> Task to carry out: Pull every line with "buffer" from the data below and copy it.

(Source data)
◇ ◇ ◇ ◇ ◇ ◇ ◇

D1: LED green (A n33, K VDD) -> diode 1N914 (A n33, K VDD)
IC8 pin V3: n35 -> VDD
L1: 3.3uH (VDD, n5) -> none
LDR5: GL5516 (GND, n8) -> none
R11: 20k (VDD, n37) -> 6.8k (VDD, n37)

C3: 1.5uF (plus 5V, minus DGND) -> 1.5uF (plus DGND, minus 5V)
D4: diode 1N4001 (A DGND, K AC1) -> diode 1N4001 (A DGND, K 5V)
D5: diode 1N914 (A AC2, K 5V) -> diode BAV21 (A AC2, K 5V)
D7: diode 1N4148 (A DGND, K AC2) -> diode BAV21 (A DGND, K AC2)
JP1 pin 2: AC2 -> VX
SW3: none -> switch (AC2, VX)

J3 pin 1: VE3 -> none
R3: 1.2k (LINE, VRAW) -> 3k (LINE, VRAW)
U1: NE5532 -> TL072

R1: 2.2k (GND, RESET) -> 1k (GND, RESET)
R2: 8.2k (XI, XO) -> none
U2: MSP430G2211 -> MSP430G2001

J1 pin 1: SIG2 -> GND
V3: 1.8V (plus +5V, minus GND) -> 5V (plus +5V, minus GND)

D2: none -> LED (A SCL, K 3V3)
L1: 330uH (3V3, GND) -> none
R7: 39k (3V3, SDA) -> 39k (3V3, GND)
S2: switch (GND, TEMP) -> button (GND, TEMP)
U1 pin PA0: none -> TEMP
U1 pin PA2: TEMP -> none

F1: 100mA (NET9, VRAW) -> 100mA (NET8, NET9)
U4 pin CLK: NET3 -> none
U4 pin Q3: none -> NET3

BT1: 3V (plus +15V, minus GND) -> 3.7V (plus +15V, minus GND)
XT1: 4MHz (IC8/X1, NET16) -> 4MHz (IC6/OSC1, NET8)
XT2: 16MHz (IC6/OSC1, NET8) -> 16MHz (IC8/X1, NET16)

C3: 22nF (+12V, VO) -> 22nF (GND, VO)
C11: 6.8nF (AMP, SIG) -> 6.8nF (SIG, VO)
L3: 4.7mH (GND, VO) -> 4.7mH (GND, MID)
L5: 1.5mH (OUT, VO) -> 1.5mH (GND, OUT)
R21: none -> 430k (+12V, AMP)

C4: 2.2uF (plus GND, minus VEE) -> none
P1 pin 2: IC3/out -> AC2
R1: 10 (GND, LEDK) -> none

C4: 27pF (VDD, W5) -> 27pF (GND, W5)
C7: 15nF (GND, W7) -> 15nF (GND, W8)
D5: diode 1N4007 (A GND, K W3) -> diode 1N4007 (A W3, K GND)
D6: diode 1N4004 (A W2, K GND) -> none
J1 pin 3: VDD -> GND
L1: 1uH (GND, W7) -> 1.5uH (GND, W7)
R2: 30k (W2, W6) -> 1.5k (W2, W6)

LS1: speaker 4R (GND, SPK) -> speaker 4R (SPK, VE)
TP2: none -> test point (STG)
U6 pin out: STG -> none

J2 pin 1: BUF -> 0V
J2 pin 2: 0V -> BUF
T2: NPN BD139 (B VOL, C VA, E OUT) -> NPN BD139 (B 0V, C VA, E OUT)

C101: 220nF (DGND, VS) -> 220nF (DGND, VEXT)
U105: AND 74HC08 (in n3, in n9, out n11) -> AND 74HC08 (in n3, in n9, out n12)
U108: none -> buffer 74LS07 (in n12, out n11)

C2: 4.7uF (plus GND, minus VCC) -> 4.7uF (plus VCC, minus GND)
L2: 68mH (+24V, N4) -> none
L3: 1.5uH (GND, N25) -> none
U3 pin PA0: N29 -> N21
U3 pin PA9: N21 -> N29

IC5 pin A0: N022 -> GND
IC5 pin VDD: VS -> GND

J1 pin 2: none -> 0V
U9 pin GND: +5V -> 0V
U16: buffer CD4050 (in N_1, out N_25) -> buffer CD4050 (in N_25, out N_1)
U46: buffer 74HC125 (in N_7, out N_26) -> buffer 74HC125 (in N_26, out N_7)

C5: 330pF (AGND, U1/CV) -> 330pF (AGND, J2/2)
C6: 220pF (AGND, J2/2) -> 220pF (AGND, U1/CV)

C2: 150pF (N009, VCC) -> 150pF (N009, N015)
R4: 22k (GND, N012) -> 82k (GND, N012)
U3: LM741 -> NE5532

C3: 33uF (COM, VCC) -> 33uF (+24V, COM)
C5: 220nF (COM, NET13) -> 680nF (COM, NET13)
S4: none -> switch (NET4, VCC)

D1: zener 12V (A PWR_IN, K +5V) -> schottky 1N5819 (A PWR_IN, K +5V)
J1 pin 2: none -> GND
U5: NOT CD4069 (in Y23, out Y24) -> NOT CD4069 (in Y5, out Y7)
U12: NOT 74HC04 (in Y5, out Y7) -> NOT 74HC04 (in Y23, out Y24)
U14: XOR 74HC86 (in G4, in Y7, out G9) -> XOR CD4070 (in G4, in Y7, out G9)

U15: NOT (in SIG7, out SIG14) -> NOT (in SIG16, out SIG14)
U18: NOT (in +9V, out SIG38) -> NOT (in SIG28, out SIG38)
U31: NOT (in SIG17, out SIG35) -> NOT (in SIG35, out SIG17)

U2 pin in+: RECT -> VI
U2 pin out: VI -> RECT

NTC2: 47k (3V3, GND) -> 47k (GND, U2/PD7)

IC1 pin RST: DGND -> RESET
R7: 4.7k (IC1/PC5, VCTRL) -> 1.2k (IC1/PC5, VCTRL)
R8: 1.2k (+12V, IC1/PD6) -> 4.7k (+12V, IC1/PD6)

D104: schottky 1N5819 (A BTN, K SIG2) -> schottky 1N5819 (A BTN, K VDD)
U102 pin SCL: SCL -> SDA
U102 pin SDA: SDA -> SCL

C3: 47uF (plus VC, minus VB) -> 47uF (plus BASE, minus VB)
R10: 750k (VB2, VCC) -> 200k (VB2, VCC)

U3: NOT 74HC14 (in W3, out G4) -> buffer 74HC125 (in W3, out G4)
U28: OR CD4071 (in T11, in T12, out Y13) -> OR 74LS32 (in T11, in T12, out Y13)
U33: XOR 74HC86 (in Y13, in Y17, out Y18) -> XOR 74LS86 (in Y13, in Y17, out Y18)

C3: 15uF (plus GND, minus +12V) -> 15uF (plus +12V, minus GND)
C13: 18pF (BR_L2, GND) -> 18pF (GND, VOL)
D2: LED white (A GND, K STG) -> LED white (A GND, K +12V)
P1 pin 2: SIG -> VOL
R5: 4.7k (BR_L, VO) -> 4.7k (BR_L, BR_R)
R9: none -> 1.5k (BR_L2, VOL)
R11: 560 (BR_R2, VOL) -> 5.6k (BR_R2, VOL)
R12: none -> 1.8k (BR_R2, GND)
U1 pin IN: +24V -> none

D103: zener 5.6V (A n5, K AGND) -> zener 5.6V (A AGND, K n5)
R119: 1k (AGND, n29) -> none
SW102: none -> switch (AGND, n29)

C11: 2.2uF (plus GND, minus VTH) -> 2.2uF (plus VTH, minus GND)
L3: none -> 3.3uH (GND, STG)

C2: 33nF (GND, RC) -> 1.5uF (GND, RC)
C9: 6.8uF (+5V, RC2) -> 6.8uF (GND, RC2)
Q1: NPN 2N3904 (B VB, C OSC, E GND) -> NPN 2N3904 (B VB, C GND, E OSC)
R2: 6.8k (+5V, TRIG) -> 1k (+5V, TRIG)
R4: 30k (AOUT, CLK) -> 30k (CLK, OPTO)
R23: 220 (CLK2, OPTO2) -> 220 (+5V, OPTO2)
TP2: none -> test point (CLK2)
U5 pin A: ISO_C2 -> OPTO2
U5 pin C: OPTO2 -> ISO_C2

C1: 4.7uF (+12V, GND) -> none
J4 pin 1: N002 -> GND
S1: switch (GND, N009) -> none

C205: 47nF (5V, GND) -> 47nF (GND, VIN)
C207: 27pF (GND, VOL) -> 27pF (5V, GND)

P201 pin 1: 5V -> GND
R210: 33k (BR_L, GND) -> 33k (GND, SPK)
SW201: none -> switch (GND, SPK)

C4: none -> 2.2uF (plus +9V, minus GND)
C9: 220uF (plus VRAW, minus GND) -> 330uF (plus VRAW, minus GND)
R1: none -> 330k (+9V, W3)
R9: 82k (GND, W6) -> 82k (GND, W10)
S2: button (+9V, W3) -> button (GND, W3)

◇ ◇ ◇ ◇ ◇ ◇ ◇

> Exercise answer:
U108: none -> buffer 74LS07 (in n12, out n11)
U16: buffer CD4050 (in N_1, out N_25) -> buffer CD4050 (in N_25, out N_1)
U46: buffer 74HC125 (in N_7, out N_26) -> buffer 74HC125 (in N_26, out N_7)
U3: NOT 74HC14 (in W3, out G4) -> buffer 74HC125 (in W3, out G4)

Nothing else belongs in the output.